### Task material

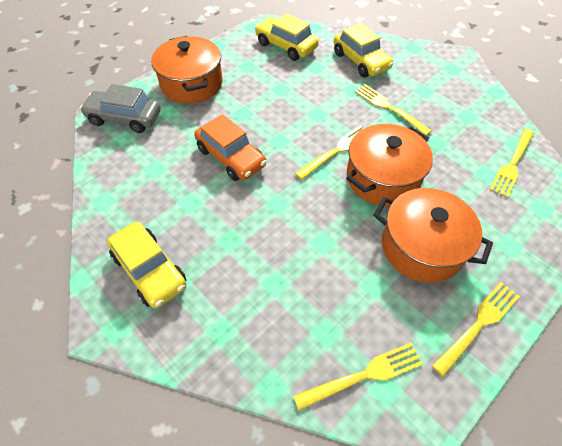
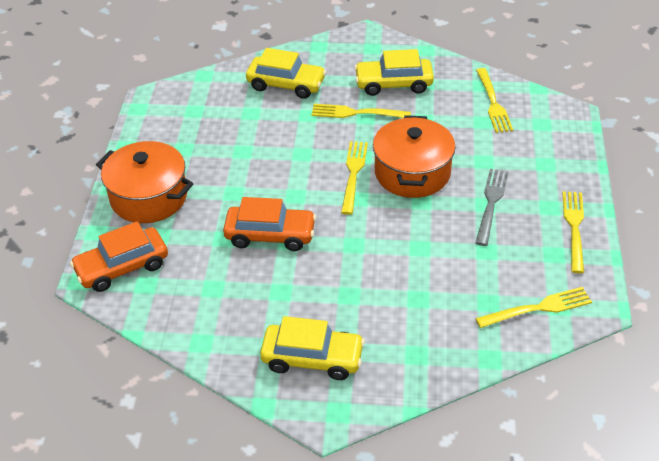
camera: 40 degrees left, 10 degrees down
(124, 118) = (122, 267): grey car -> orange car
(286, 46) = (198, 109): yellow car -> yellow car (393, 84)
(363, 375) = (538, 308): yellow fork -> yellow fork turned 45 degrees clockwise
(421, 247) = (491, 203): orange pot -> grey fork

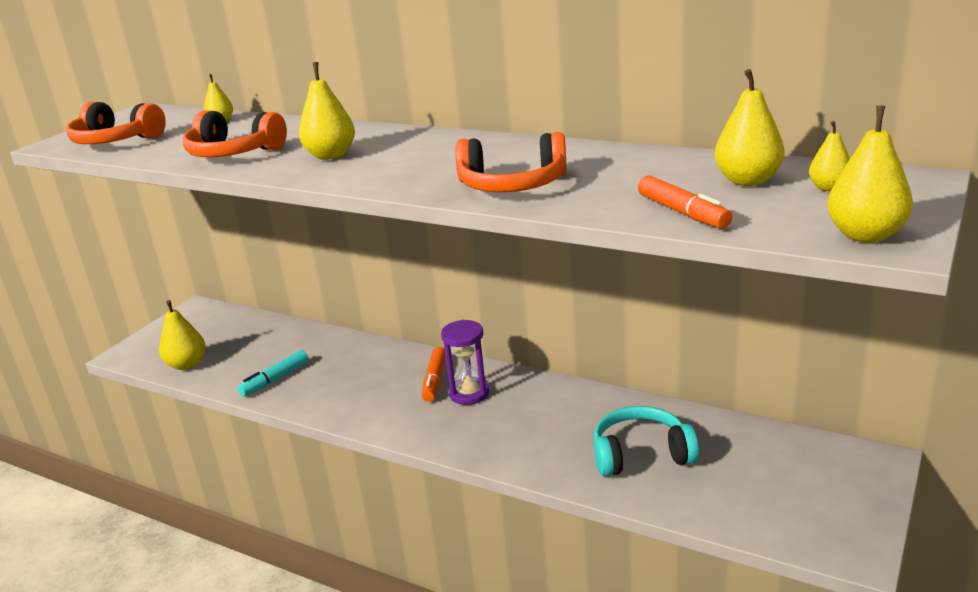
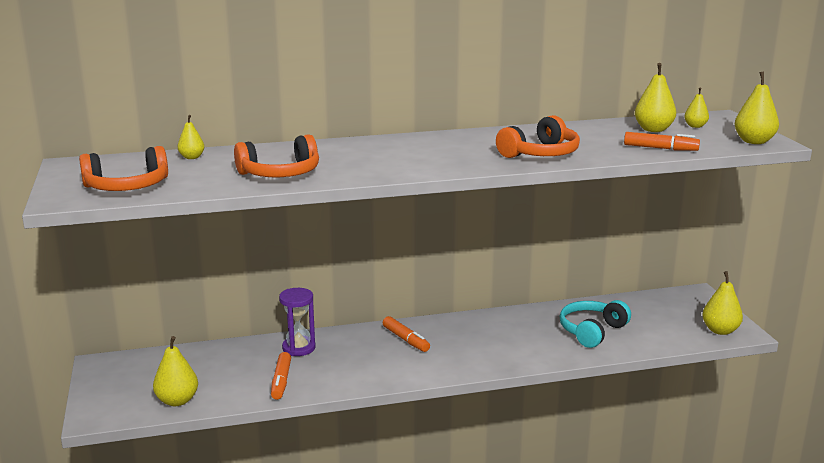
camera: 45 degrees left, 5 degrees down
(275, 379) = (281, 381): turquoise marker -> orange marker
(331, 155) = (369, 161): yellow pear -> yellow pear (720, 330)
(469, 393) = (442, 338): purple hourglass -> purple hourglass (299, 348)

* * *

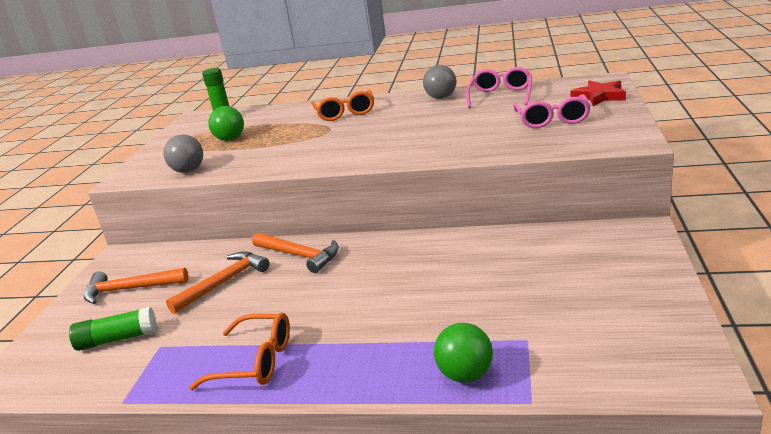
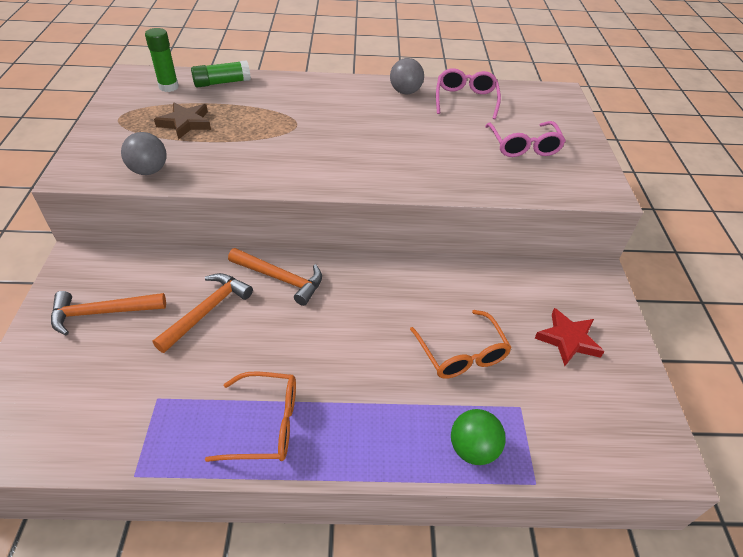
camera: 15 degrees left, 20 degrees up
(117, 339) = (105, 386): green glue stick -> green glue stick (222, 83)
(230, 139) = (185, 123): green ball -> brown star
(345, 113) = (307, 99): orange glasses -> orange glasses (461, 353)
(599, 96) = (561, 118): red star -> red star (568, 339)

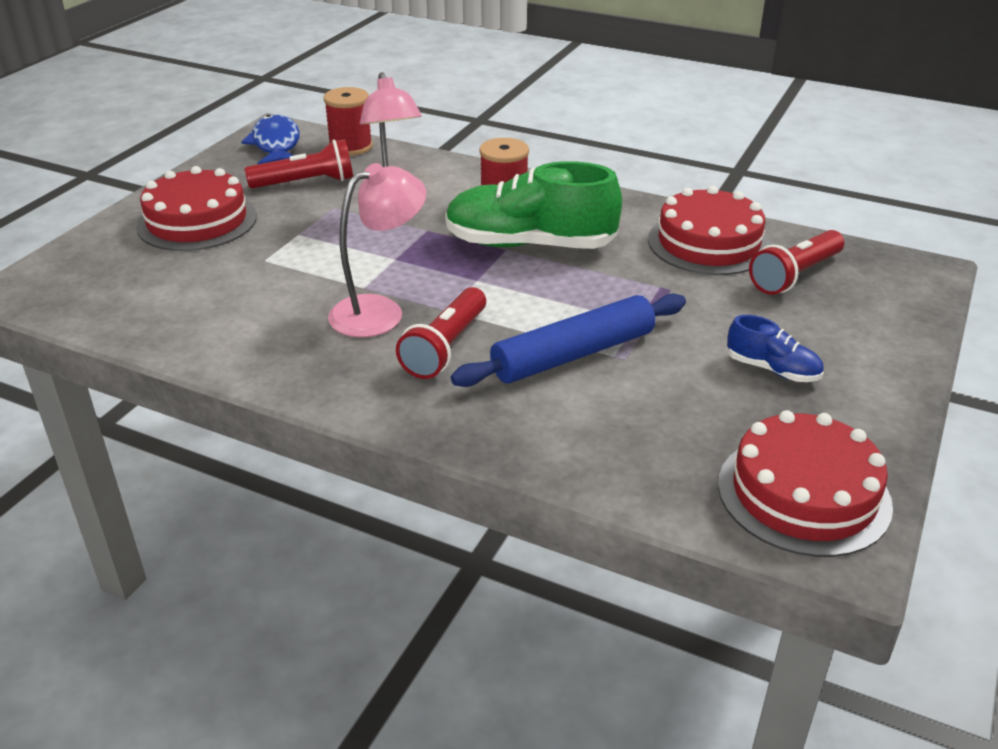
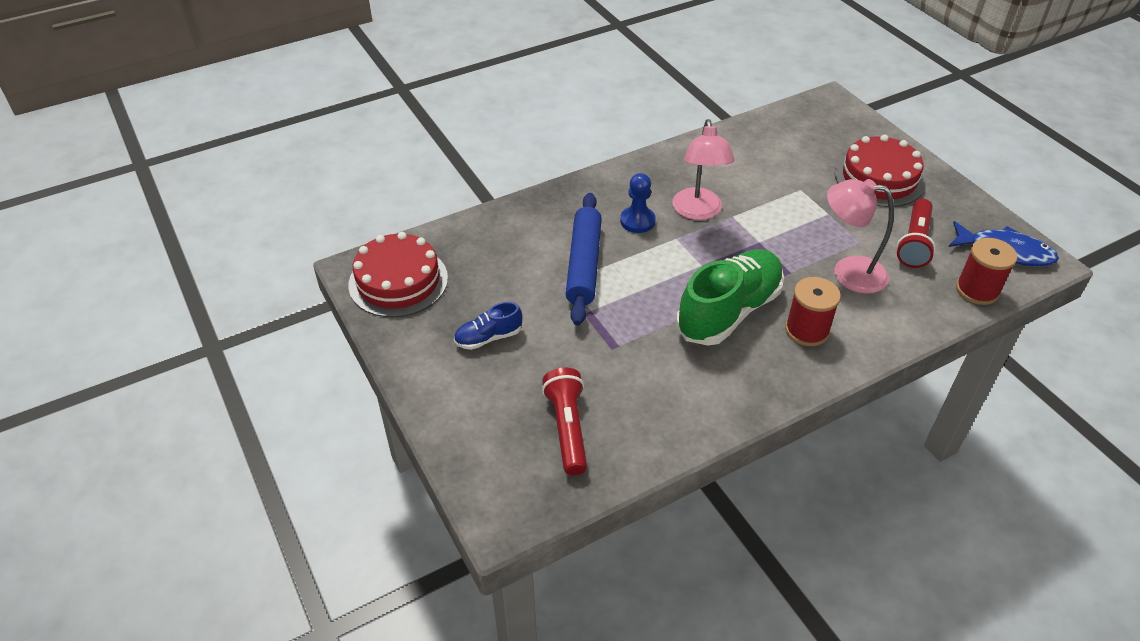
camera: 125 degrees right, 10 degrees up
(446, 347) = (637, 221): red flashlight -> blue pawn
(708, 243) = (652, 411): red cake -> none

### Action item
Only the lines containing the word "grey" should be returned from the data above.

### Task solution
(124, 118) = (122, 267): grey car -> orange car
(421, 247) = (491, 203): orange pot -> grey fork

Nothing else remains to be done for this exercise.